[DATA RECORDS Boundary: Start]

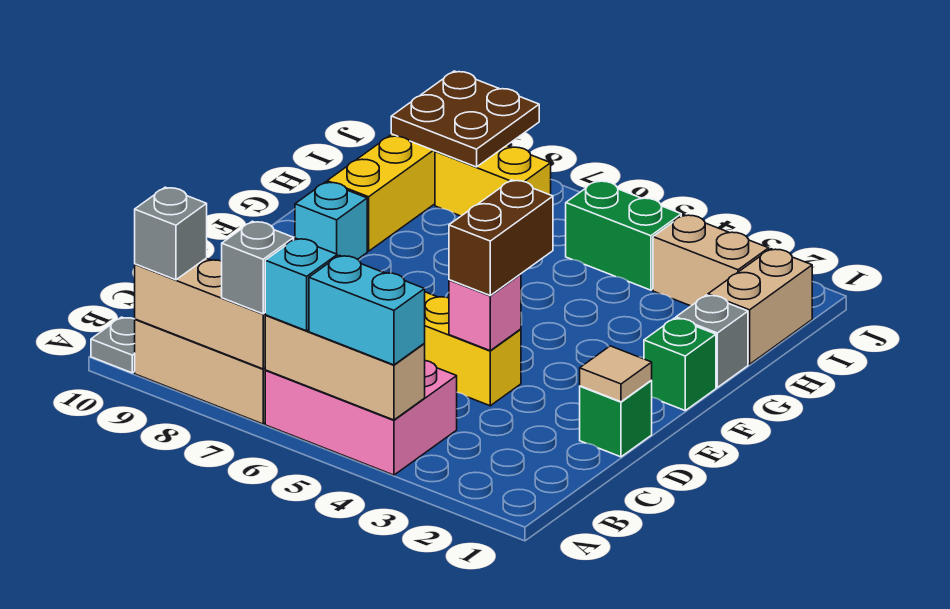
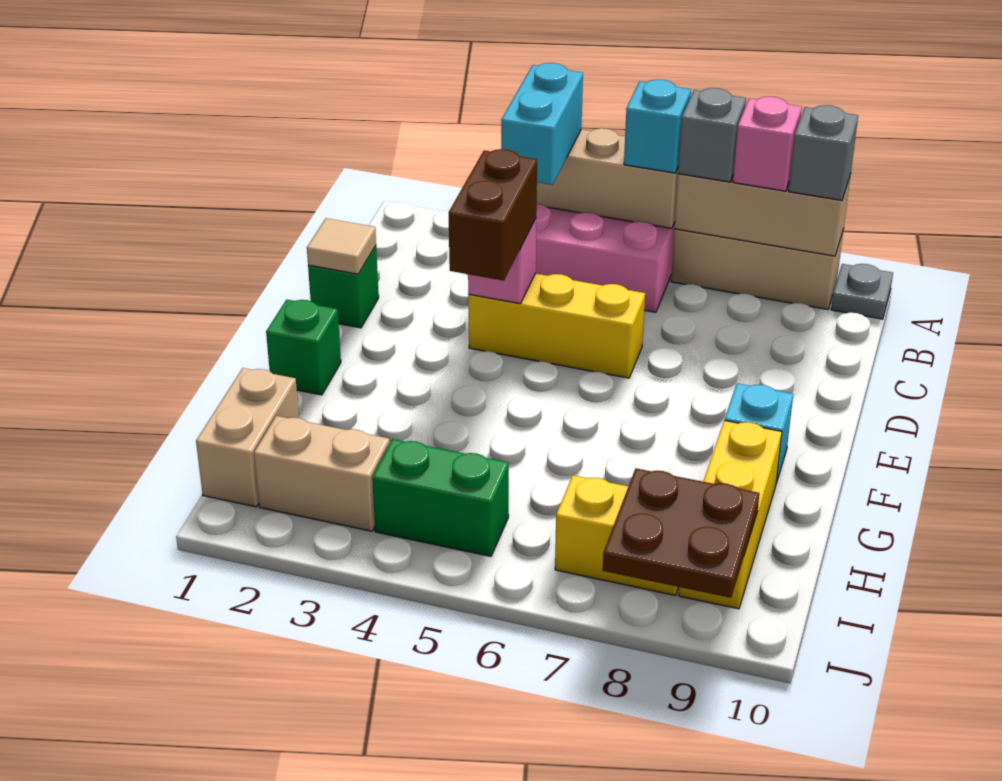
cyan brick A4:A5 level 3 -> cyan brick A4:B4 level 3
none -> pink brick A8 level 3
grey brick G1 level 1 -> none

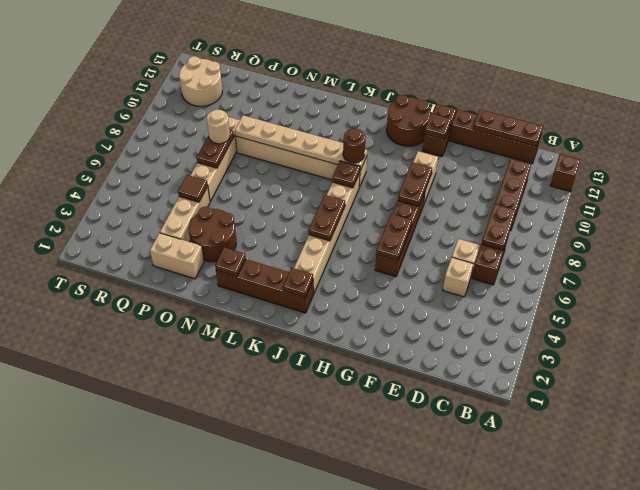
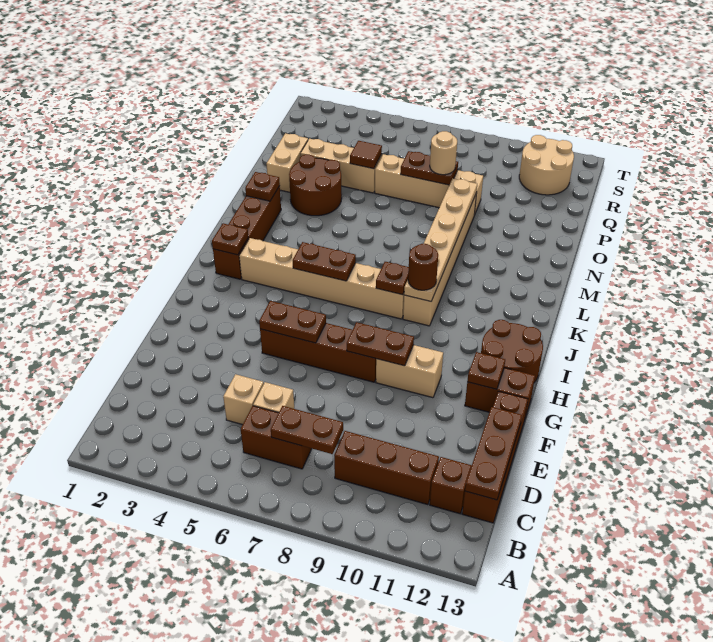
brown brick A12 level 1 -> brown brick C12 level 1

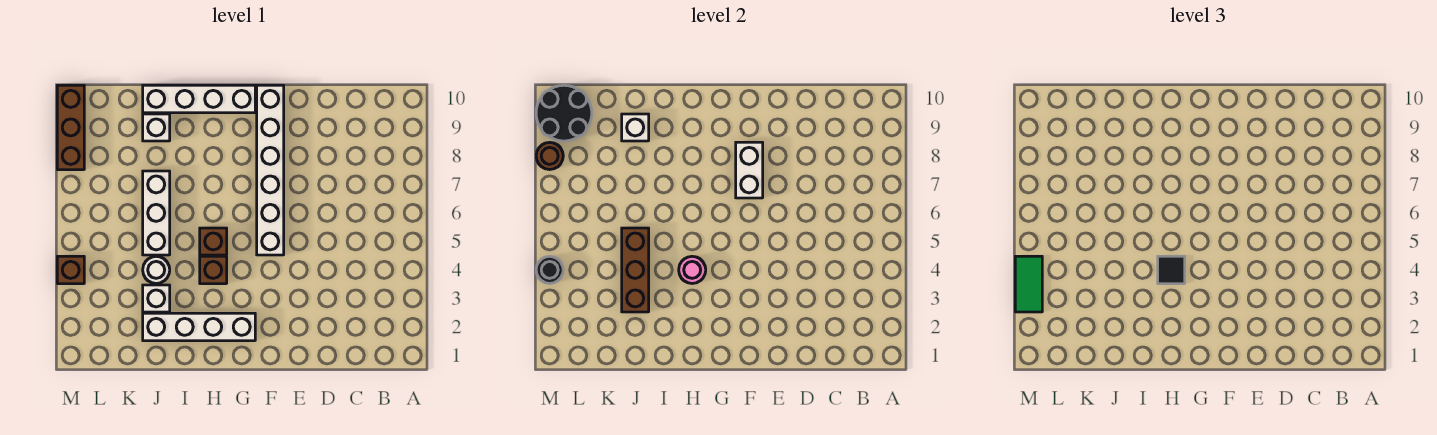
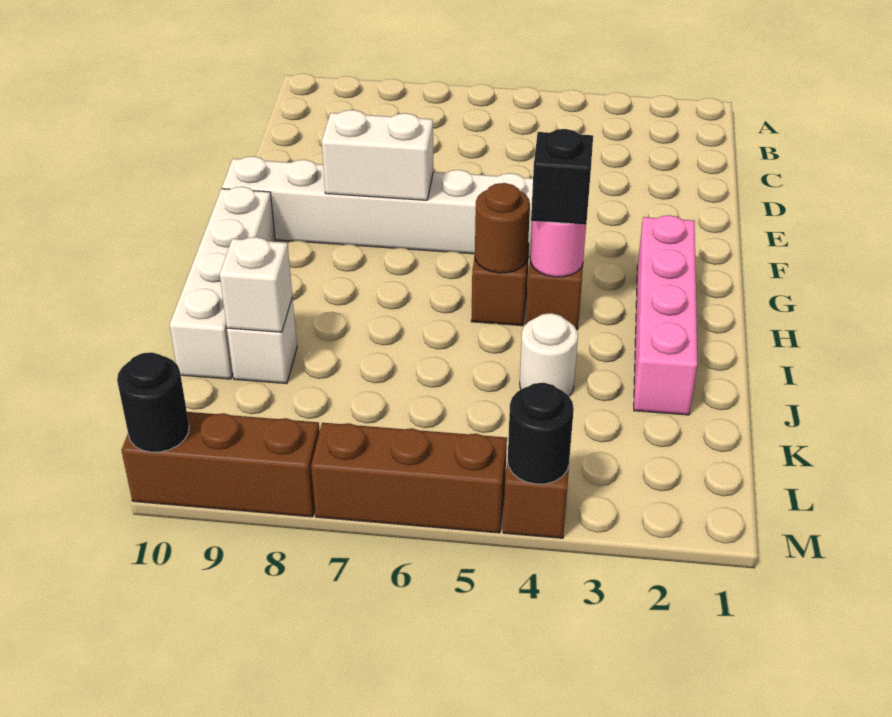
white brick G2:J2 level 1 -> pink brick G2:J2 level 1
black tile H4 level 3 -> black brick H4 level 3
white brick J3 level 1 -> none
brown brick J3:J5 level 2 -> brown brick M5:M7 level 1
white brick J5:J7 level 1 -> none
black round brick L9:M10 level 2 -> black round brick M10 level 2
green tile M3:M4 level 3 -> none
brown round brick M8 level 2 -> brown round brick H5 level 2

[DATA RECORDS Boundary: End]
[DATA RECORDS Boundary: Start]

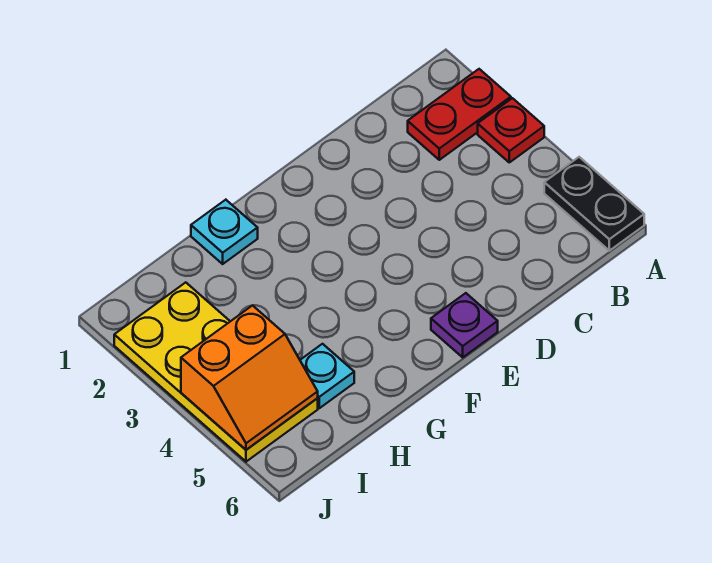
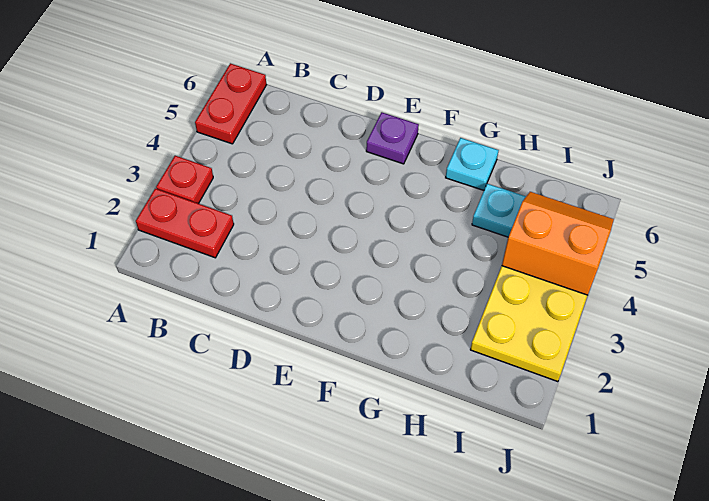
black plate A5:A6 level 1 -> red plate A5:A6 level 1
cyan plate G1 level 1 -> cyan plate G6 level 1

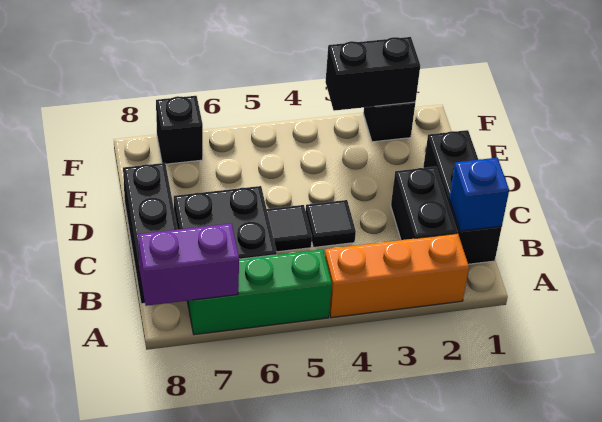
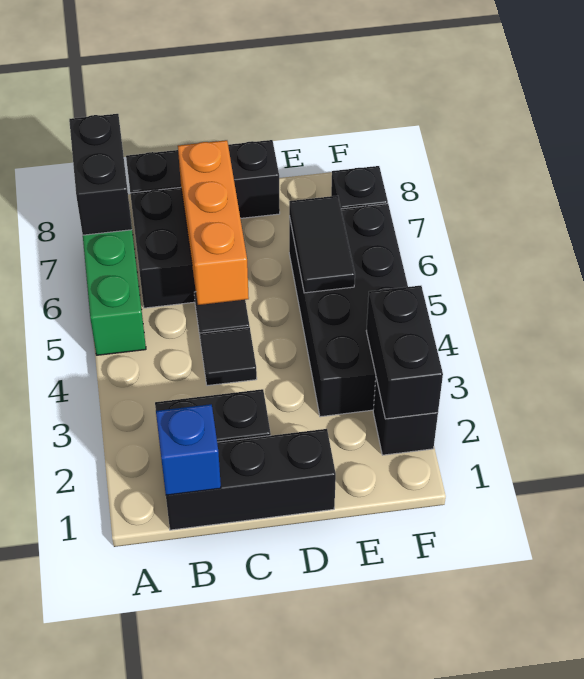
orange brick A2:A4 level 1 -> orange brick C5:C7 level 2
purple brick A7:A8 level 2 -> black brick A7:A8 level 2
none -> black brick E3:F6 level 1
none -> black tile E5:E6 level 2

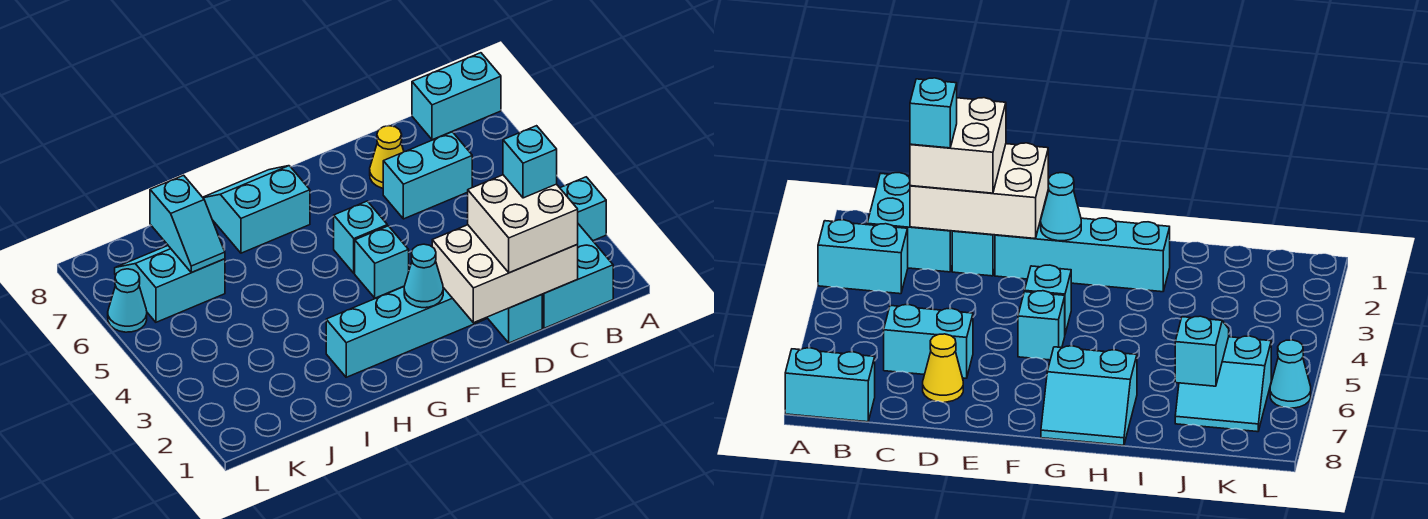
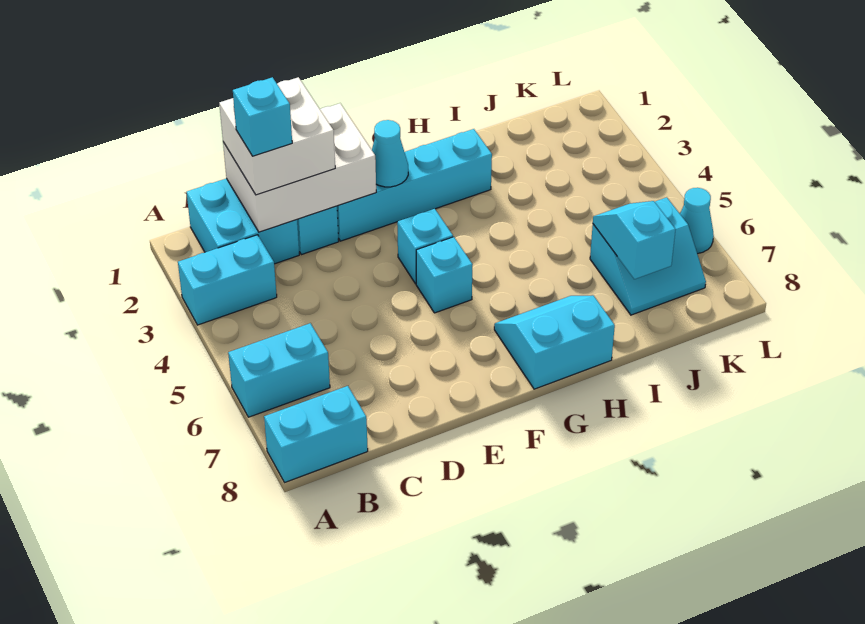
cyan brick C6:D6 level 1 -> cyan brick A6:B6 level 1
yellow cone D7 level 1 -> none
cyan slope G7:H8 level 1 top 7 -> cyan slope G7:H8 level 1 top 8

[DATA RECORDS Boundary: End]
[DATA RECORDS Boundary: Start]

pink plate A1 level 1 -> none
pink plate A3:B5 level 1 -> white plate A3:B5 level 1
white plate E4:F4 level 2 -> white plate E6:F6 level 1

[DATA RECORDS Boundary: End]

Everything above from the line with "white brick J5:J7 level 1 -> none" to the line with "brown round brick M8", both included, must be repeated exactly, and nothing outside that range.

SOLUTION FOR THIS EXERCISE >>
white brick J5:J7 level 1 -> none
black round brick L9:M10 level 2 -> black round brick M10 level 2
green tile M3:M4 level 3 -> none
brown round brick M8 level 2 -> brown round brick H5 level 2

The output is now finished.